> [Information provided]:
╔══

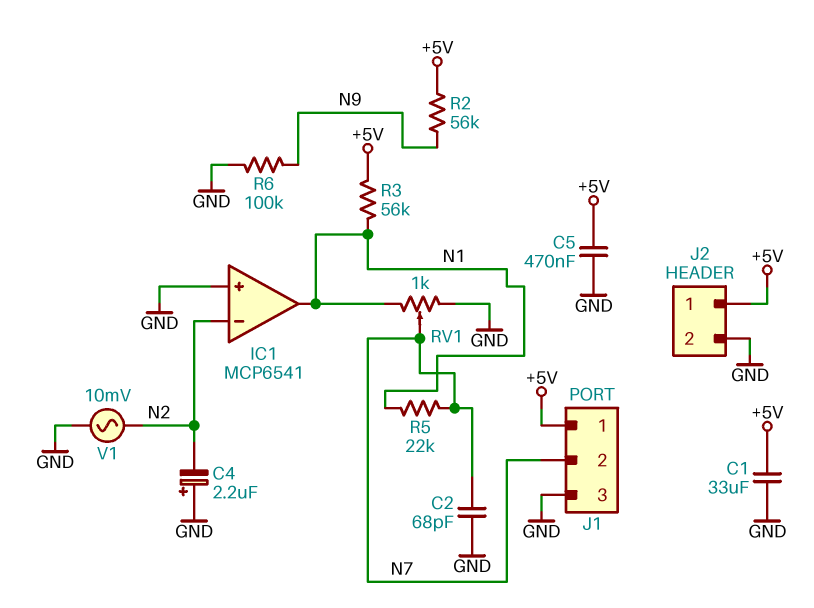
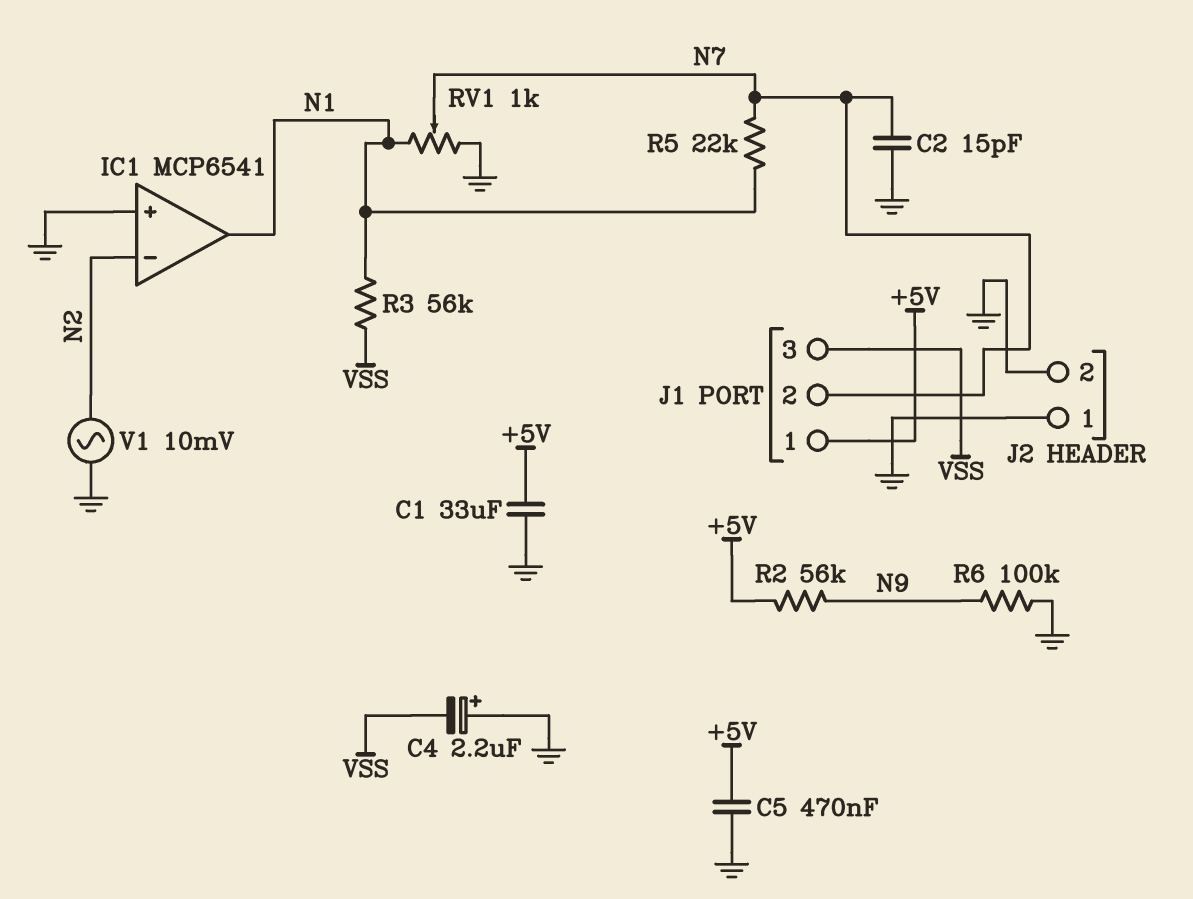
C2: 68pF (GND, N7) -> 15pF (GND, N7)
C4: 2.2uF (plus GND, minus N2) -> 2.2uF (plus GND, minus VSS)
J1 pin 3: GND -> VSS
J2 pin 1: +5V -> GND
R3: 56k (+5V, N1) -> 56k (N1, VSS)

╚══
╔══

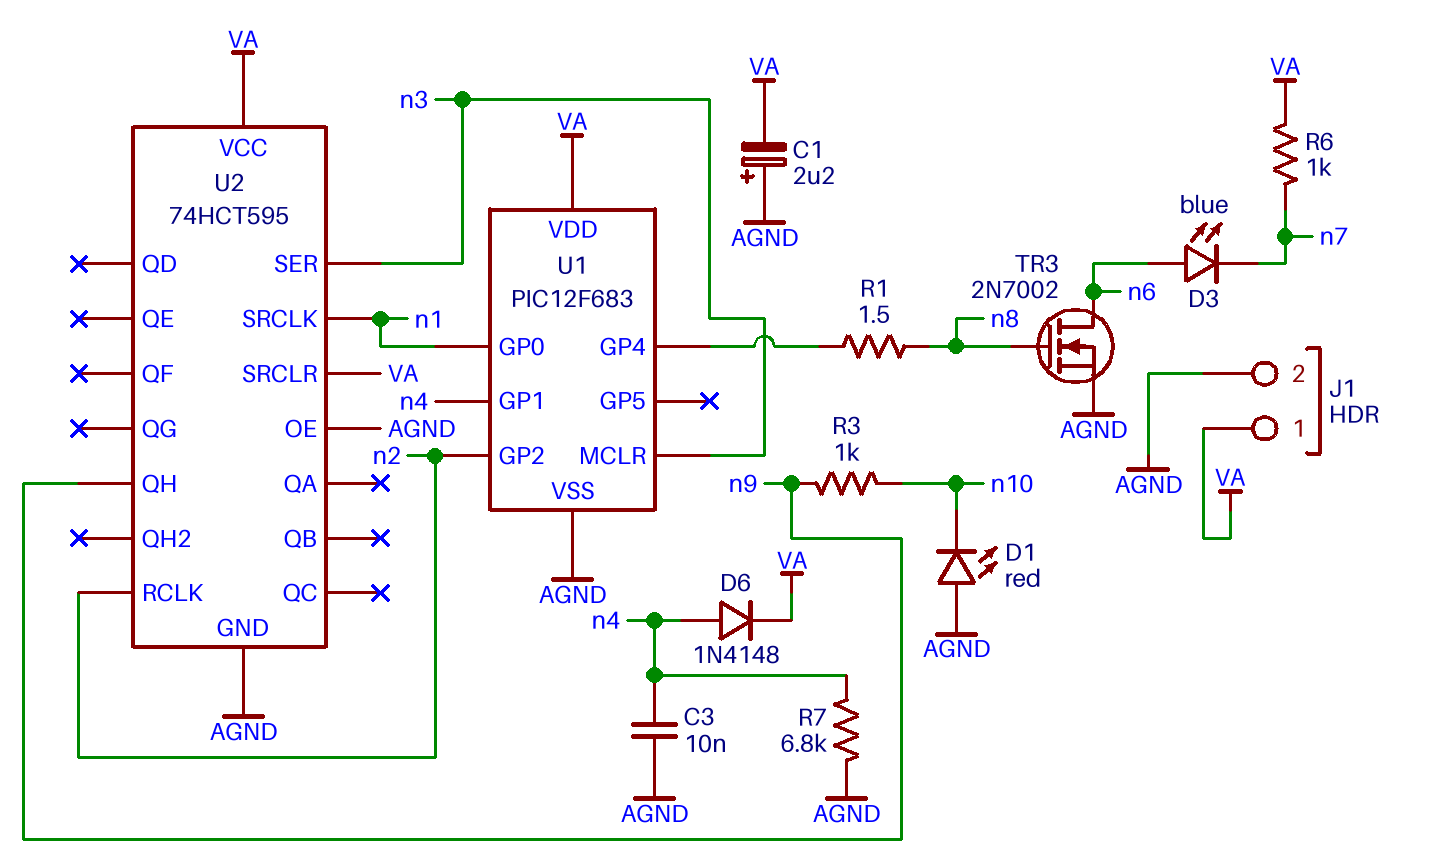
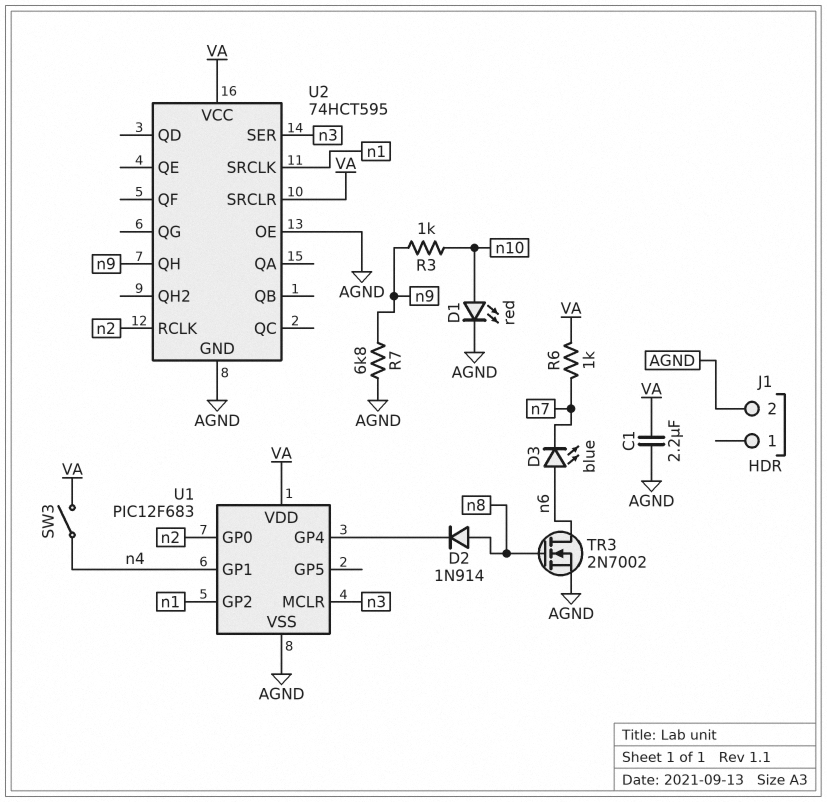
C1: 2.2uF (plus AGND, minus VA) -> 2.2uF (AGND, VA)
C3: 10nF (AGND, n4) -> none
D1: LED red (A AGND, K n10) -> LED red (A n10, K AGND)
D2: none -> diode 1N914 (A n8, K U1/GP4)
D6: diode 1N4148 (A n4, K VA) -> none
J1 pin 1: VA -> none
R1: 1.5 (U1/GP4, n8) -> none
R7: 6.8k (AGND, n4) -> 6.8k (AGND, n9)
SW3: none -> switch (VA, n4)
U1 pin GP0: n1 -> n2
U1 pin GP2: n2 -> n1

╚══

> [Activity]: From the records above, print only the lines between the one holding "C2: 68pF (GND, N7) -> 15pF (GND, N7)" and the one holding "R3: 56k (+5V, N1) -> 56k (N1, VSS)", inclusive, exactly as they stand.

> [Written answer]:
C2: 68pF (GND, N7) -> 15pF (GND, N7)
C4: 2.2uF (plus GND, minus N2) -> 2.2uF (plus GND, minus VSS)
J1 pin 3: GND -> VSS
J2 pin 1: +5V -> GND
R3: 56k (+5V, N1) -> 56k (N1, VSS)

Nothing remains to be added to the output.